> [INSTRUCTIONS TO FOLLOW]:
Find each line below that contains the word "black" and copy those lines.

> [INFORMATION GIVEN]:
::::

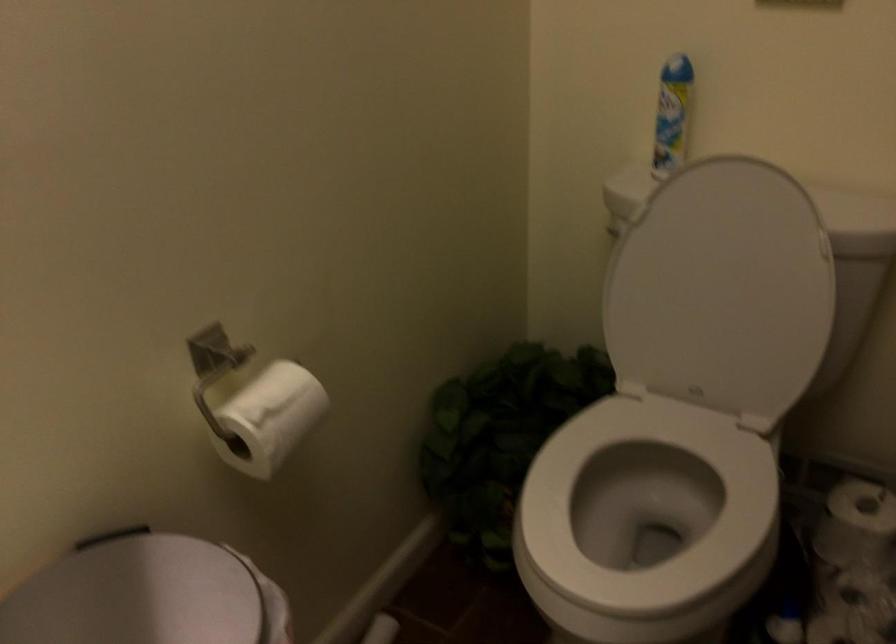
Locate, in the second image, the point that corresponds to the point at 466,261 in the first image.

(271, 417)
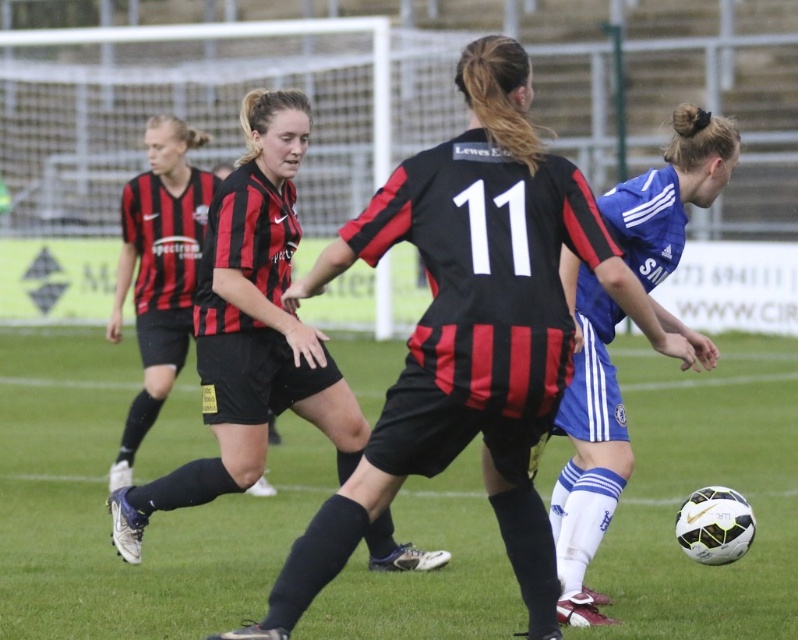
Question: Can you confirm if black matte soccer jersey at center is positioned below black and red striped jersey at center?

Choices:
 (A) no
 (B) yes

Answer: (B)

Question: Which point is farther to the camera?

Choices:
 (A) black and red striped jersey at center
 (B) blue jersey at center

Answer: (A)

Question: Among these objects, which one is nearest to the camera?

Choices:
 (A) black matte soccer jersey at center
 (B) green grass football field at center
 (C) blue jersey at center
 (D) black and red striped jersey at center

Answer: (C)

Question: Which of the following is the closest to the observer?

Choices:
 (A) blue jersey at center
 (B) green grass football field at center
 (C) black matte soccer jersey at center

Answer: (A)

Question: Does green grass football field at center have a greater width compared to black and red striped jersey at center?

::::

> [WRITTEN ANSWER]:
Question: Can you confirm if black matte soccer jersey at center is positioned below black and red striped jersey at center?
 (A) black and red striped jersey at center
 (A) black matte soccer jersey at center
 (D) black and red striped jersey at center
 (C) black matte soccer jersey at center
Question: Does green grass football field at center have a greater width compared to black and red striped jersey at center?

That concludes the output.